** Task input follows **
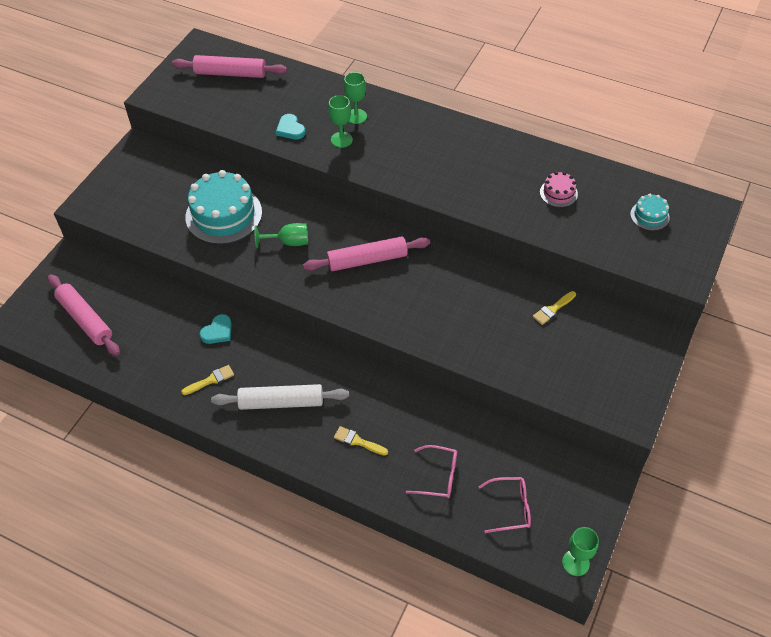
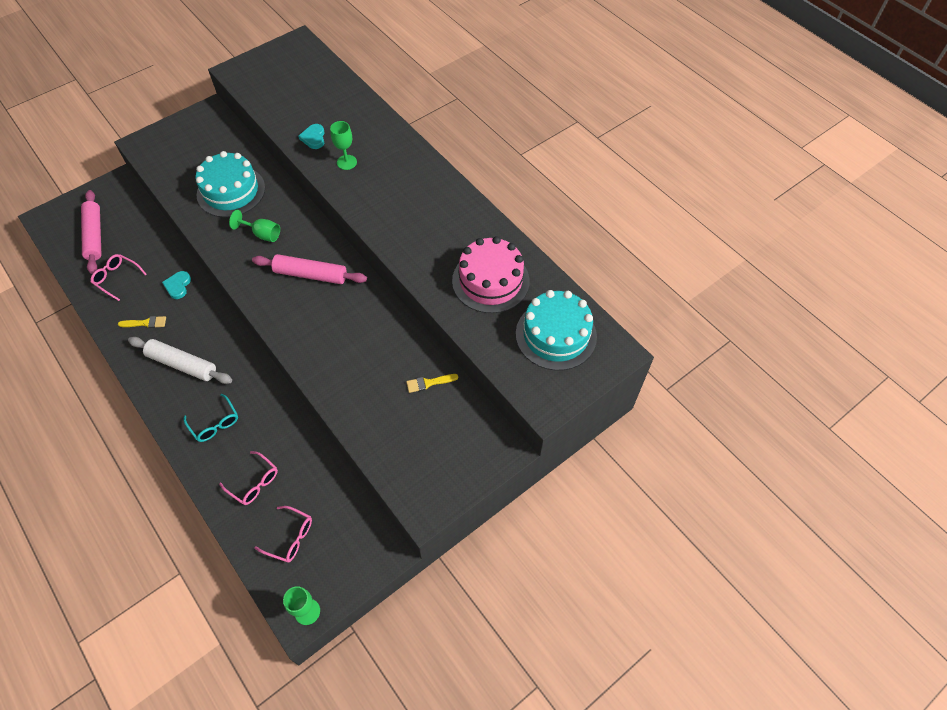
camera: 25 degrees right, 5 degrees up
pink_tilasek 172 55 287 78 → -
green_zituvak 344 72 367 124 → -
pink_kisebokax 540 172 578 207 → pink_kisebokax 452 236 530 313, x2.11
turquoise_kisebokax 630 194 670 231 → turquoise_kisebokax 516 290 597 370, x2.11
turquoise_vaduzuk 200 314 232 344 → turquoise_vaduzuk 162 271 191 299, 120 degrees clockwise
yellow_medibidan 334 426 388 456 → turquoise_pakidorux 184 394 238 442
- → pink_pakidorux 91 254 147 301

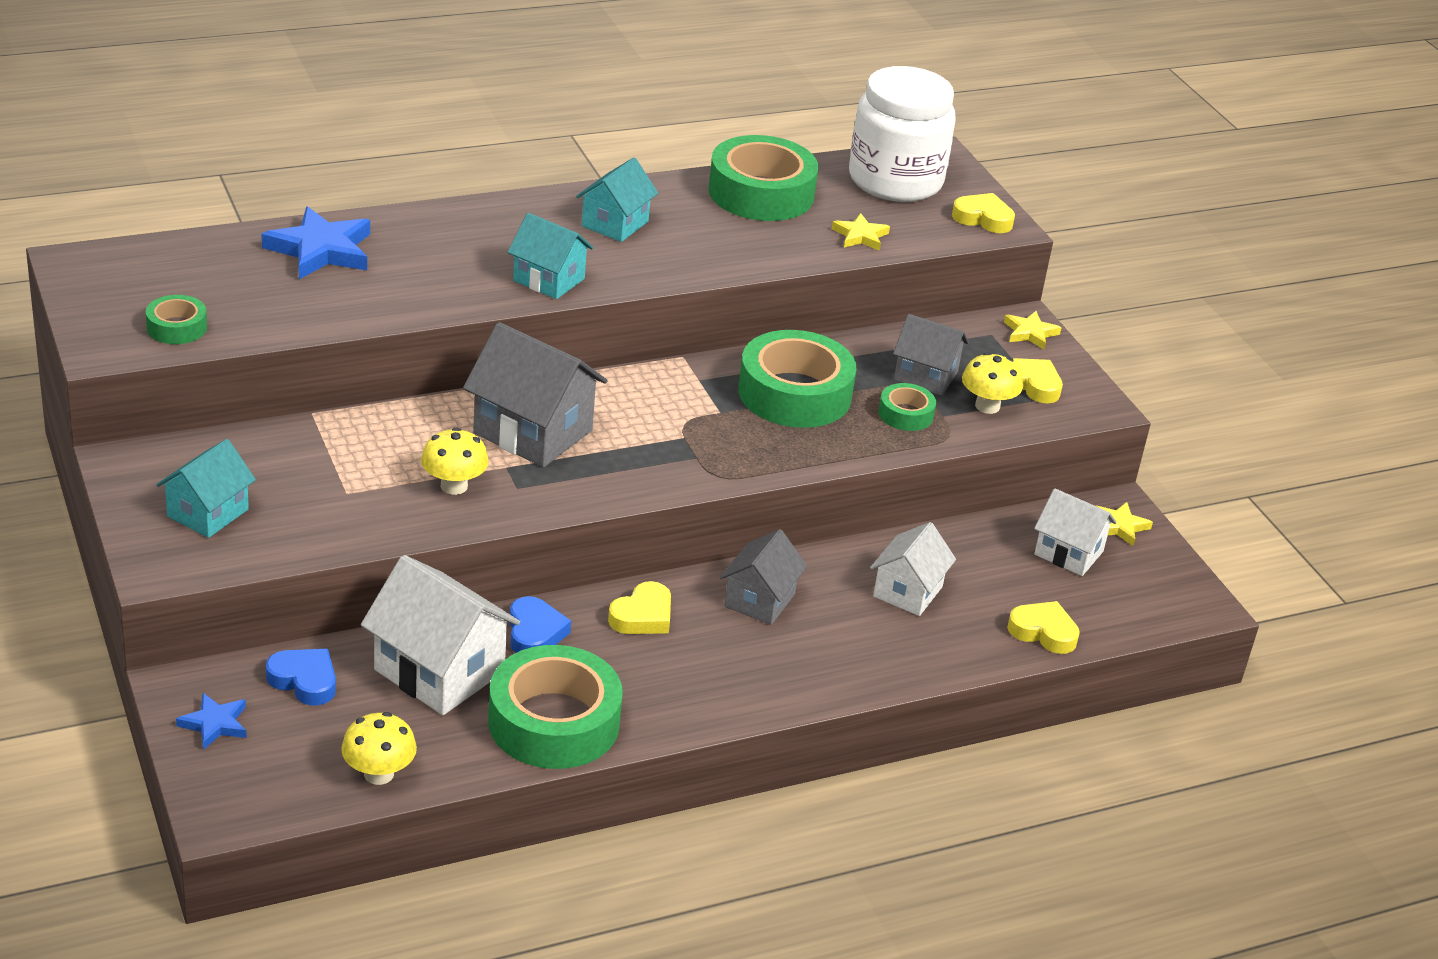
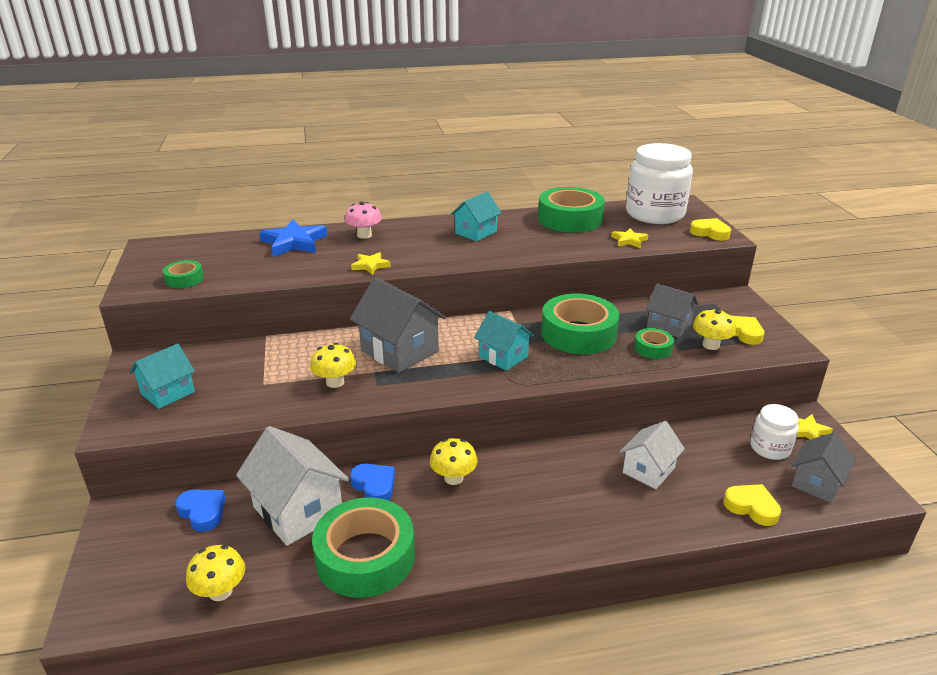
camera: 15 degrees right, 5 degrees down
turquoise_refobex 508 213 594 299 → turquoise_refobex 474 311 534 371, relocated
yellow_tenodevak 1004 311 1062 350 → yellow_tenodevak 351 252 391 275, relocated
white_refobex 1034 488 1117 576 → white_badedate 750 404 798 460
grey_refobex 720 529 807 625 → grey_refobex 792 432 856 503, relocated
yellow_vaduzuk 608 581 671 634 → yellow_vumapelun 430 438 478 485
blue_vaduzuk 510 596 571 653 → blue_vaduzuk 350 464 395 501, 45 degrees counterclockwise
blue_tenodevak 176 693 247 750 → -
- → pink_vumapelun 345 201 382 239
** End of Task input **
• _What is needed_:
Print the data above exactly; drop every picture.

• _Response area_:
camera: 25 degrees right, 5 degrees up
pink_tilasek 172 55 287 78 → -
green_zituvak 344 72 367 124 → -
pink_kisebokax 540 172 578 207 → pink_kisebokax 452 236 530 313, x2.11
turquoise_kisebokax 630 194 670 231 → turquoise_kisebokax 516 290 597 370, x2.11
turquoise_vaduzuk 200 314 232 344 → turquoise_vaduzuk 162 271 191 299, 120 degrees clockwise
yellow_medibidan 334 426 388 456 → turquoise_pakidorux 184 394 238 442
- → pink_pakidorux 91 254 147 301

camera: 15 degrees right, 5 degrees down
turquoise_refobex 508 213 594 299 → turquoise_refobex 474 311 534 371, relocated
yellow_tenodevak 1004 311 1062 350 → yellow_tenodevak 351 252 391 275, relocated
white_refobex 1034 488 1117 576 → white_badedate 750 404 798 460
grey_refobex 720 529 807 625 → grey_refobex 792 432 856 503, relocated
yellow_vaduzuk 608 581 671 634 → yellow_vumapelun 430 438 478 485
blue_vaduzuk 510 596 571 653 → blue_vaduzuk 350 464 395 501, 45 degrees counterclockwise
blue_tenodevak 176 693 247 750 → -
- → pink_vumapelun 345 201 382 239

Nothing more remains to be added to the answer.